_What is expected_
Starting at the first line of the entries below, restate each line exactly until you reach the line with "U3 pin STAT: SIG3 -> SIG2", and print that one too. Leave the pictures out and stop there.

Revision tracking records:
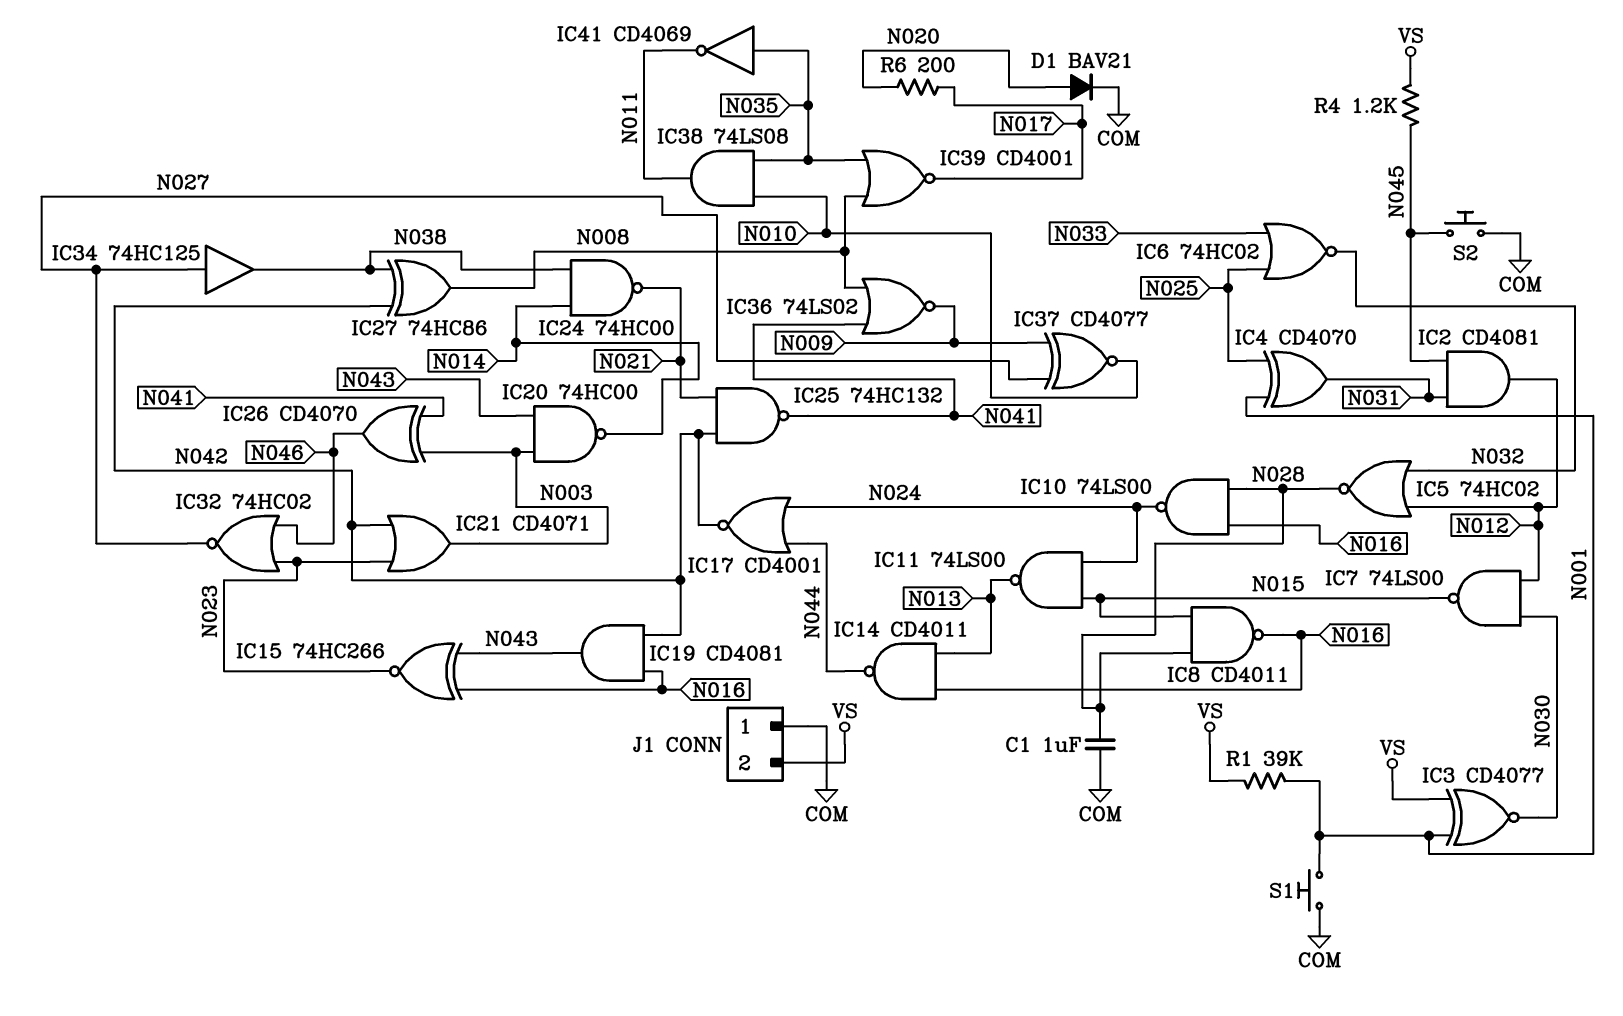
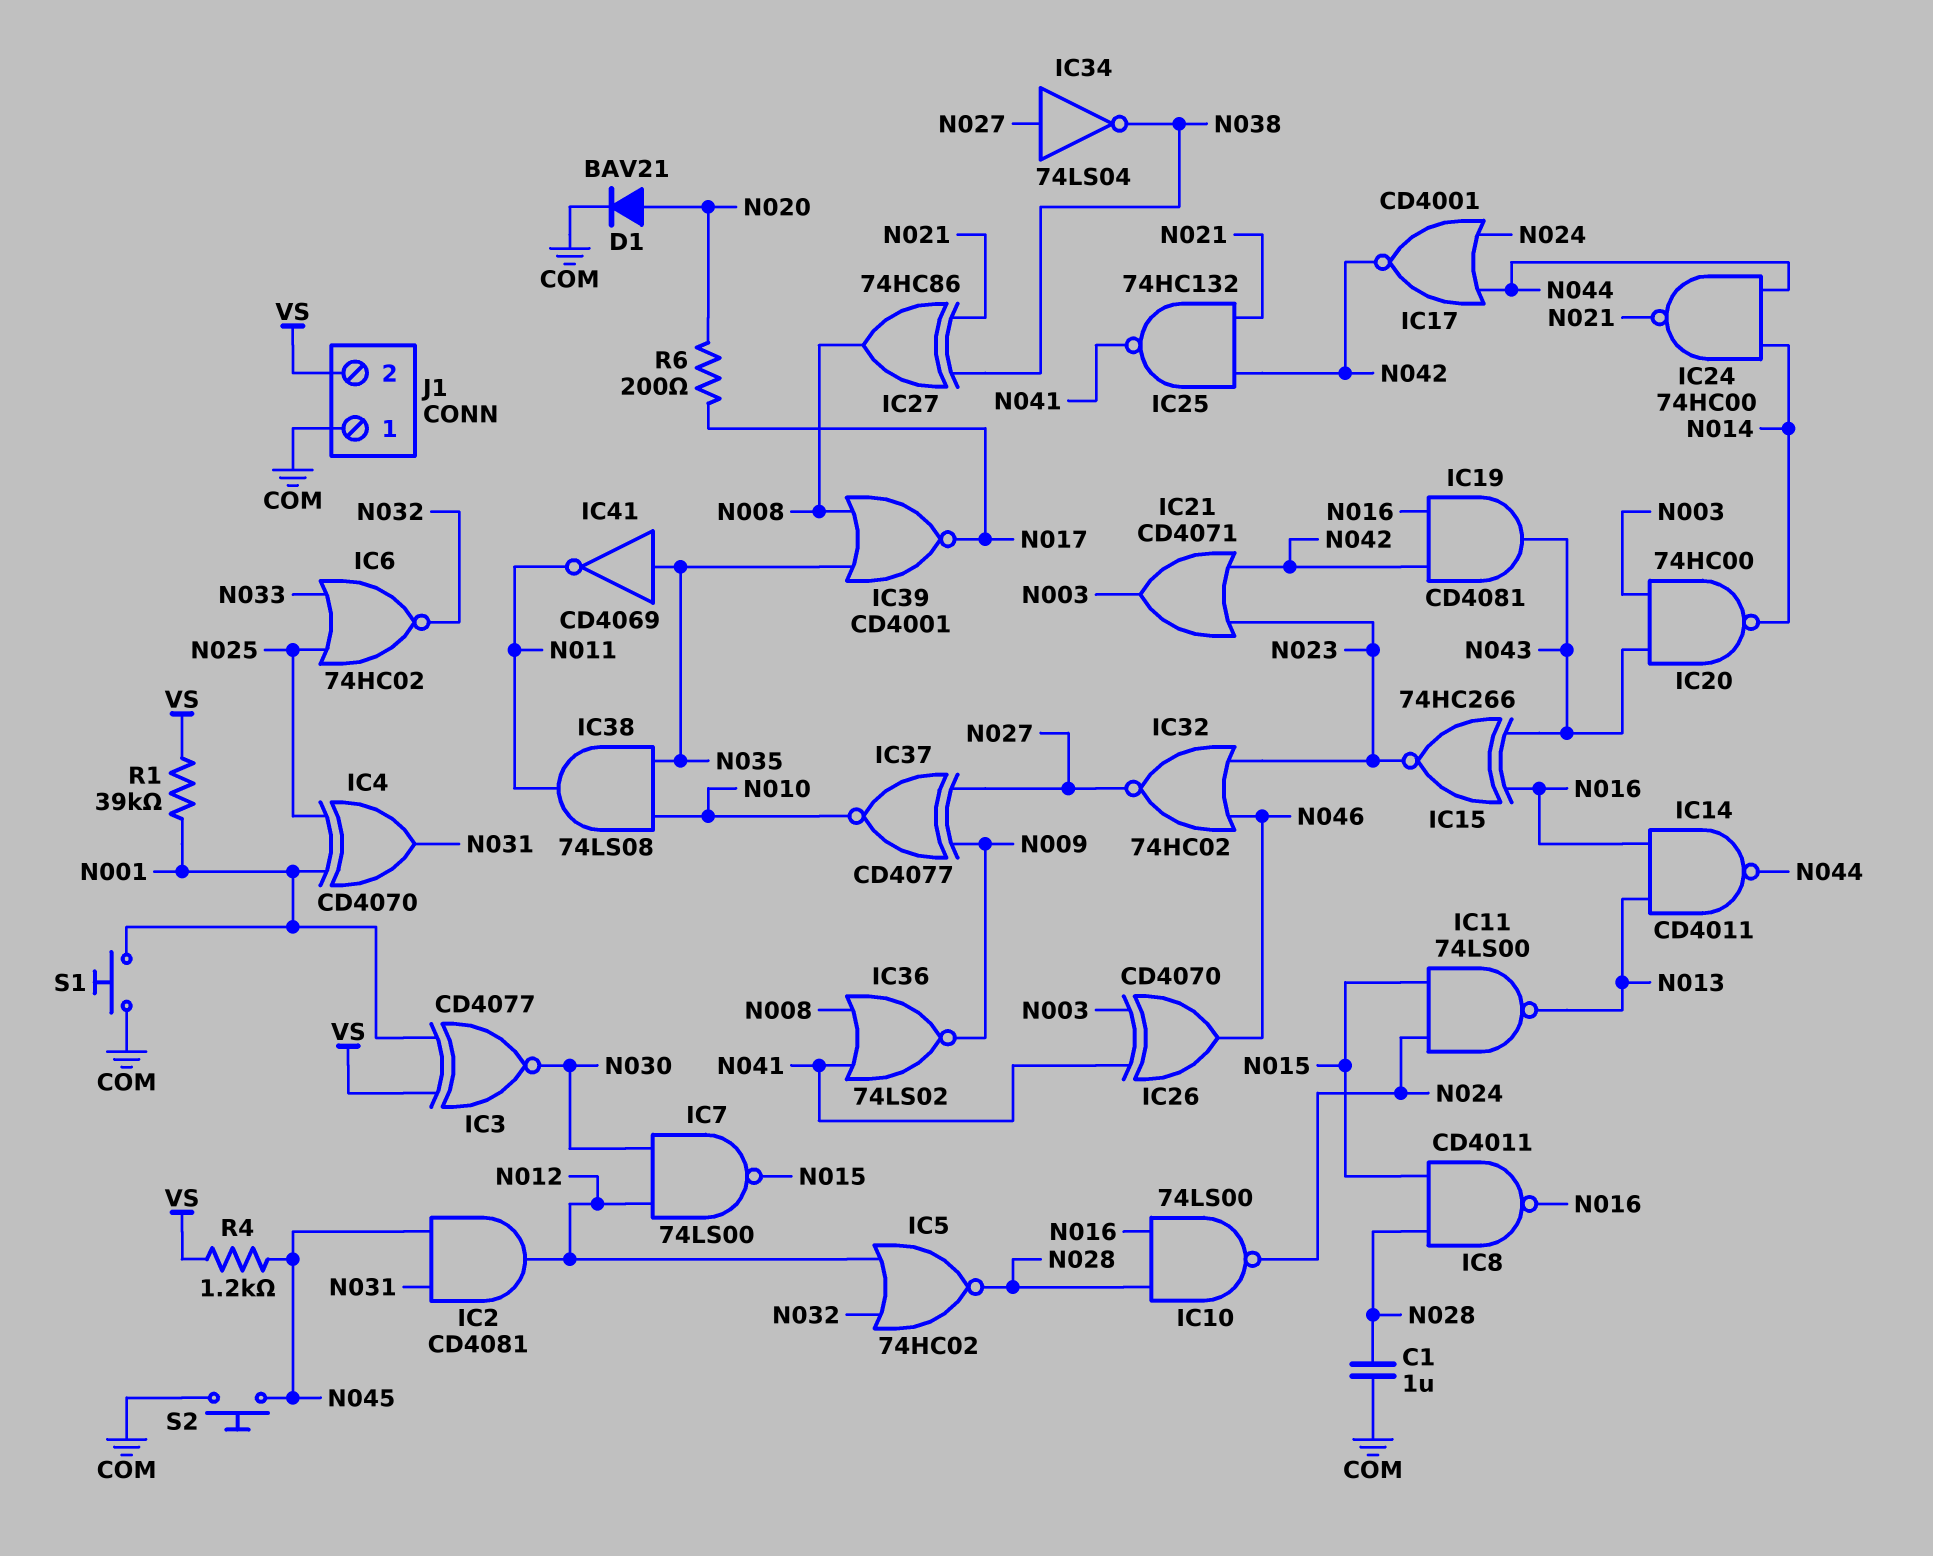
IC24: NAND 74HC00 (in N014, in N038, out N021) -> NAND 74HC00 (in N014, in N044, out N021)
IC27: XOR 74HC86 (in N038, in N042, out N008) -> XOR 74HC86 (in N021, in N038, out N008)
IC34: buffer 74HC125 (in N027, out N038) -> NOT 74LS04 (in N027, out N038)

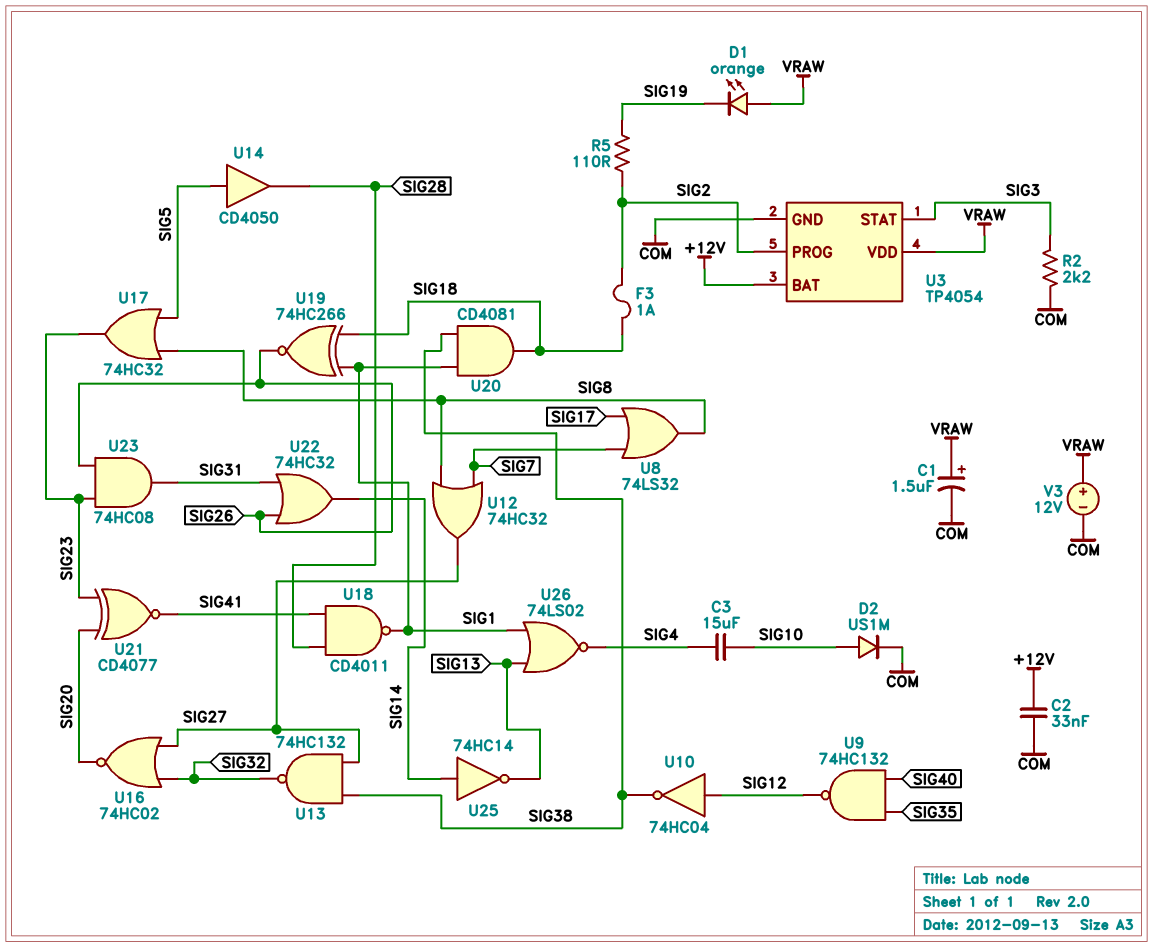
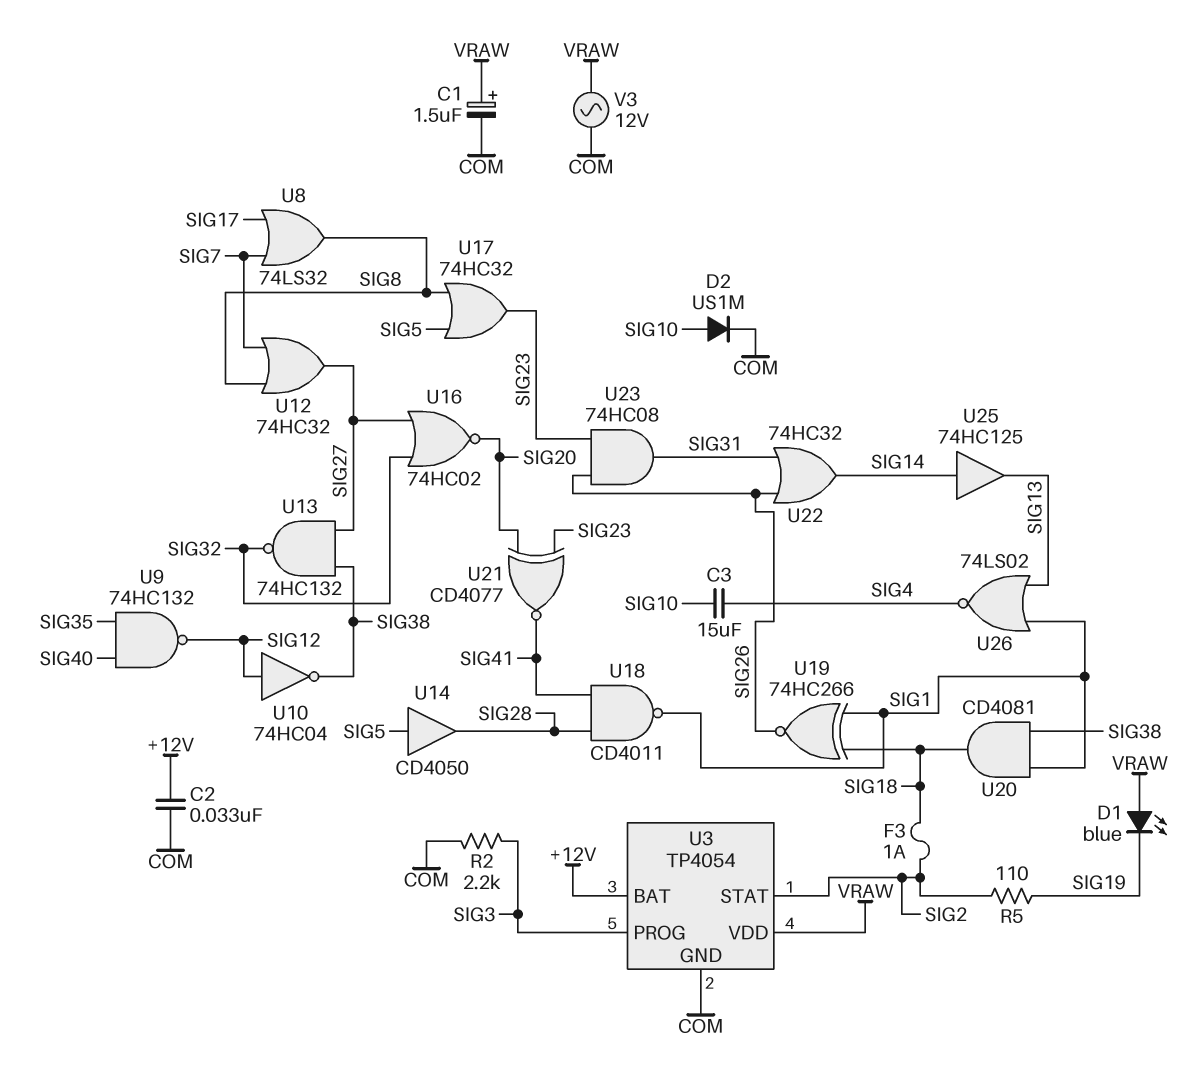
D1: LED orange (A VRAW, K SIG19) -> LED blue (A VRAW, K SIG19)
U3 pin PROG: SIG2 -> SIG3
U3 pin STAT: SIG3 -> SIG2
U25: NOT 74HC14 (in SIG14, out SIG13) -> buffer 74HC125 (in SIG14, out SIG13)
V3: 12V (plus VRAW, minus COM) -> AC 12V (COM, VRAW)

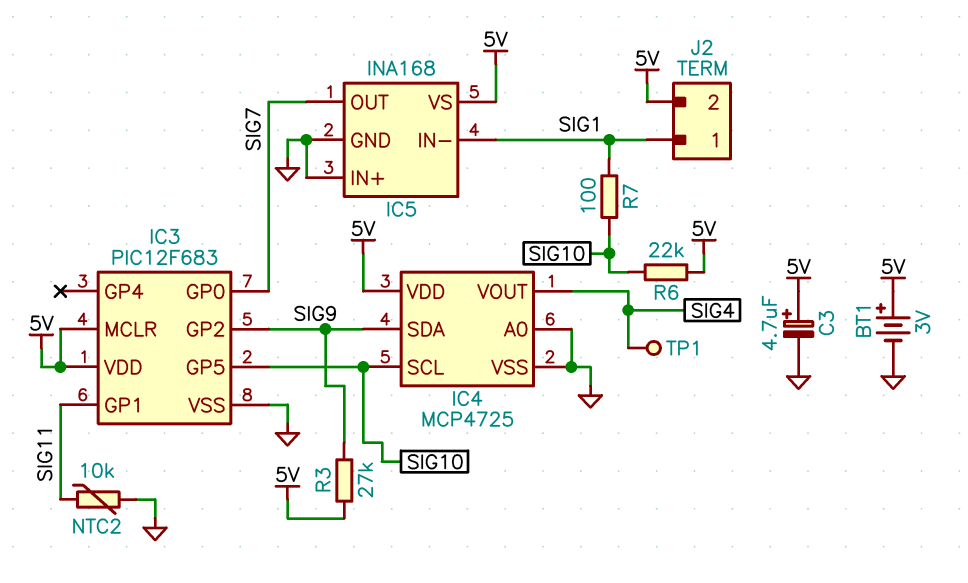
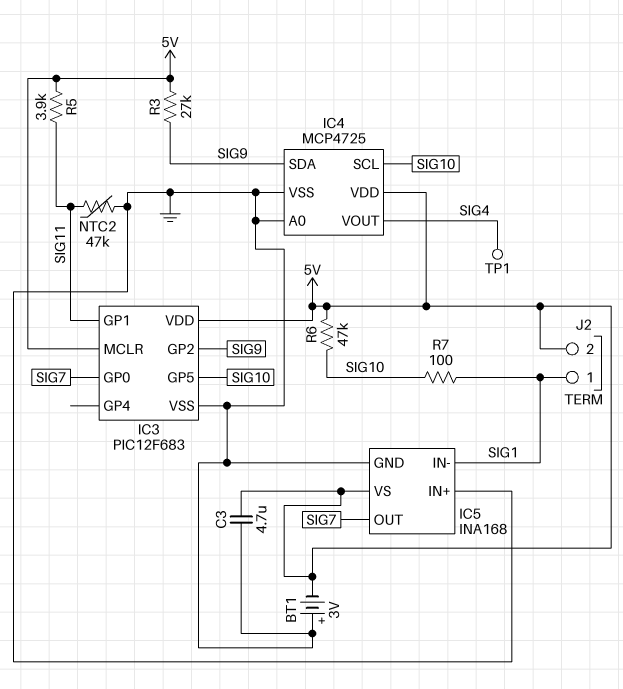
BT1: 3V (plus 5V, minus GND) -> 3V (plus GND, minus 5V)
C3: 4.7uF (plus 5V, minus GND) -> 4.7uF (5V, GND)
NTC2: 10k (GND, SIG11) -> 47k (GND, SIG11)
R5: none -> 3.9k (5V, SIG11)
R6: 22k (5V, SIG10) -> 47k (5V, SIG10)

_Answer area_
IC24: NAND 74HC00 (in N014, in N038, out N021) -> NAND 74HC00 (in N014, in N044, out N021)
IC27: XOR 74HC86 (in N038, in N042, out N008) -> XOR 74HC86 (in N021, in N038, out N008)
IC34: buffer 74HC125 (in N027, out N038) -> NOT 74LS04 (in N027, out N038)

D1: LED orange (A VRAW, K SIG19) -> LED blue (A VRAW, K SIG19)
U3 pin PROG: SIG2 -> SIG3
U3 pin STAT: SIG3 -> SIG2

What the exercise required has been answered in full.